Your assignment:
Transcription should be exact. Include all entries.
-- Given records follows --
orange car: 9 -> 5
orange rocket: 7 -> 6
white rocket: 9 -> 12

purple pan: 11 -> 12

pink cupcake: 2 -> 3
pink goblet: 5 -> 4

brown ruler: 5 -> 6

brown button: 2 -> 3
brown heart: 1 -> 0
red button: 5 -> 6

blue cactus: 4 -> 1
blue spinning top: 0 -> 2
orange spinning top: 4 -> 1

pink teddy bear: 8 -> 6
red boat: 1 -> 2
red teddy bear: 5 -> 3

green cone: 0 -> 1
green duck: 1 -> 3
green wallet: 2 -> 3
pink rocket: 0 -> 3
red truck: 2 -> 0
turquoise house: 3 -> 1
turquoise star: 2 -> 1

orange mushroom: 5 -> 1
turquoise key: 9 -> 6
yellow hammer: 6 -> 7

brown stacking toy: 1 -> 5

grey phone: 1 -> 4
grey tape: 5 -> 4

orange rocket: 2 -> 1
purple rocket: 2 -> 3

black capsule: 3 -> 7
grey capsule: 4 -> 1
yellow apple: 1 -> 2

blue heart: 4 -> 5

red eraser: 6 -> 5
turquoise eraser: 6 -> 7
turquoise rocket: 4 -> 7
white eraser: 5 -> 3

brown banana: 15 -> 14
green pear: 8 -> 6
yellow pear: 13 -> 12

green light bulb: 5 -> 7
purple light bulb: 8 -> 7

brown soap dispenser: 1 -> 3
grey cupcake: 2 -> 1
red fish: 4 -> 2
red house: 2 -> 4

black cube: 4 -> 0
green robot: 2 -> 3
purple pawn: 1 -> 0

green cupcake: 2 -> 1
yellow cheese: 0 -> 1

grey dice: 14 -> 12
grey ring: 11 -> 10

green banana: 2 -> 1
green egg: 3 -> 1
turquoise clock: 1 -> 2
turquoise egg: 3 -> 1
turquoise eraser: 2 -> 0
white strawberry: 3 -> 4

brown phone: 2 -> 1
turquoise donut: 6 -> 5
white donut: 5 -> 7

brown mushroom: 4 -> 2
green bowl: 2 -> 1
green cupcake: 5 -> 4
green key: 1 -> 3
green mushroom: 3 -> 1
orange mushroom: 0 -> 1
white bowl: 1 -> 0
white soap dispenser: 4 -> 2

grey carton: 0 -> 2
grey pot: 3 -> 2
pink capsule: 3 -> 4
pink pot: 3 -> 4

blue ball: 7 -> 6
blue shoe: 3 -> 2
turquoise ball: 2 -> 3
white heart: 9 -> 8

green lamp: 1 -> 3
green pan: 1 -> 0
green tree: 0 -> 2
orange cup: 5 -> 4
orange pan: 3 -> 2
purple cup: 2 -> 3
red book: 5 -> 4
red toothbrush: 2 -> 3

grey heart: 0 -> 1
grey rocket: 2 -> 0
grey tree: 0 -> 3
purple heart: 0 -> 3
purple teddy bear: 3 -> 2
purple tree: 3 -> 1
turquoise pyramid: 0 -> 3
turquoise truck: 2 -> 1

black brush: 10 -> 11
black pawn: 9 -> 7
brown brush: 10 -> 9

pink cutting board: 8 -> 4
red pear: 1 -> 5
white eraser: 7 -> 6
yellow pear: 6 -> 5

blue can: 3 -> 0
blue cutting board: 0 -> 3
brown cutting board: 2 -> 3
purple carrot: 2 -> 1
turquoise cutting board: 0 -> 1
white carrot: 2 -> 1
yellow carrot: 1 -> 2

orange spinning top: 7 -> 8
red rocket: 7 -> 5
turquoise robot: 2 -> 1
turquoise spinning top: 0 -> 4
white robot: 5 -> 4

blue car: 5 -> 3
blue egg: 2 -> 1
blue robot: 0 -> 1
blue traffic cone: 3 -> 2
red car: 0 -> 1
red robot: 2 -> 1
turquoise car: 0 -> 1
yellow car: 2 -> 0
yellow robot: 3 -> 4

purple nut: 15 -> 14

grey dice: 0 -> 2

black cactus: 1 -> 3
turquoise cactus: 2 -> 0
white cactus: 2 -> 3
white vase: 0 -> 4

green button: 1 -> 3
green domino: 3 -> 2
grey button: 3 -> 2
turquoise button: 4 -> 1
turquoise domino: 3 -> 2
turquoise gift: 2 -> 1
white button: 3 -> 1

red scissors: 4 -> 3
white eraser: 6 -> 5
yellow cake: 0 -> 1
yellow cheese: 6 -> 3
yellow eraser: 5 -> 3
-- Given records concluded --
Solution:
orange car: 9 -> 5
orange rocket: 7 -> 6
white rocket: 9 -> 12

purple pan: 11 -> 12

pink cupcake: 2 -> 3
pink goblet: 5 -> 4

brown ruler: 5 -> 6

brown button: 2 -> 3
brown heart: 1 -> 0
red button: 5 -> 6

blue cactus: 4 -> 1
blue spinning top: 0 -> 2
orange spinning top: 4 -> 1

pink teddy bear: 8 -> 6
red boat: 1 -> 2
red teddy bear: 5 -> 3

green cone: 0 -> 1
green duck: 1 -> 3
green wallet: 2 -> 3
pink rocket: 0 -> 3
red truck: 2 -> 0
turquoise house: 3 -> 1
turquoise star: 2 -> 1

orange mushroom: 5 -> 1
turquoise key: 9 -> 6
yellow hammer: 6 -> 7

brown stacking toy: 1 -> 5

grey phone: 1 -> 4
grey tape: 5 -> 4

orange rocket: 2 -> 1
purple rocket: 2 -> 3

black capsule: 3 -> 7
grey capsule: 4 -> 1
yellow apple: 1 -> 2

blue heart: 4 -> 5

red eraser: 6 -> 5
turquoise eraser: 6 -> 7
turquoise rocket: 4 -> 7
white eraser: 5 -> 3

brown banana: 15 -> 14
green pear: 8 -> 6
yellow pear: 13 -> 12

green light bulb: 5 -> 7
purple light bulb: 8 -> 7

brown soap dispenser: 1 -> 3
grey cupcake: 2 -> 1
red fish: 4 -> 2
red house: 2 -> 4

black cube: 4 -> 0
green robot: 2 -> 3
purple pawn: 1 -> 0

green cupcake: 2 -> 1
yellow cheese: 0 -> 1

grey dice: 14 -> 12
grey ring: 11 -> 10

green banana: 2 -> 1
green egg: 3 -> 1
turquoise clock: 1 -> 2
turquoise egg: 3 -> 1
turquoise eraser: 2 -> 0
white strawberry: 3 -> 4

brown phone: 2 -> 1
turquoise donut: 6 -> 5
white donut: 5 -> 7

brown mushroom: 4 -> 2
green bowl: 2 -> 1
green cupcake: 5 -> 4
green key: 1 -> 3
green mushroom: 3 -> 1
orange mushroom: 0 -> 1
white bowl: 1 -> 0
white soap dispenser: 4 -> 2

grey carton: 0 -> 2
grey pot: 3 -> 2
pink capsule: 3 -> 4
pink pot: 3 -> 4

blue ball: 7 -> 6
blue shoe: 3 -> 2
turquoise ball: 2 -> 3
white heart: 9 -> 8

green lamp: 1 -> 3
green pan: 1 -> 0
green tree: 0 -> 2
orange cup: 5 -> 4
orange pan: 3 -> 2
purple cup: 2 -> 3
red book: 5 -> 4
red toothbrush: 2 -> 3

grey heart: 0 -> 1
grey rocket: 2 -> 0
grey tree: 0 -> 3
purple heart: 0 -> 3
purple teddy bear: 3 -> 2
purple tree: 3 -> 1
turquoise pyramid: 0 -> 3
turquoise truck: 2 -> 1

black brush: 10 -> 11
black pawn: 9 -> 7
brown brush: 10 -> 9

pink cutting board: 8 -> 4
red pear: 1 -> 5
white eraser: 7 -> 6
yellow pear: 6 -> 5

blue can: 3 -> 0
blue cutting board: 0 -> 3
brown cutting board: 2 -> 3
purple carrot: 2 -> 1
turquoise cutting board: 0 -> 1
white carrot: 2 -> 1
yellow carrot: 1 -> 2

orange spinning top: 7 -> 8
red rocket: 7 -> 5
turquoise robot: 2 -> 1
turquoise spinning top: 0 -> 4
white robot: 5 -> 4

blue car: 5 -> 3
blue egg: 2 -> 1
blue robot: 0 -> 1
blue traffic cone: 3 -> 2
red car: 0 -> 1
red robot: 2 -> 1
turquoise car: 0 -> 1
yellow car: 2 -> 0
yellow robot: 3 -> 4

purple nut: 15 -> 14

grey dice: 0 -> 2

black cactus: 1 -> 3
turquoise cactus: 2 -> 0
white cactus: 2 -> 3
white vase: 0 -> 4

green button: 1 -> 3
green domino: 3 -> 2
grey button: 3 -> 2
turquoise button: 4 -> 1
turquoise domino: 3 -> 2
turquoise gift: 2 -> 1
white button: 3 -> 1

red scissors: 4 -> 3
white eraser: 6 -> 5
yellow cake: 0 -> 1
yellow cheese: 6 -> 3
yellow eraser: 5 -> 3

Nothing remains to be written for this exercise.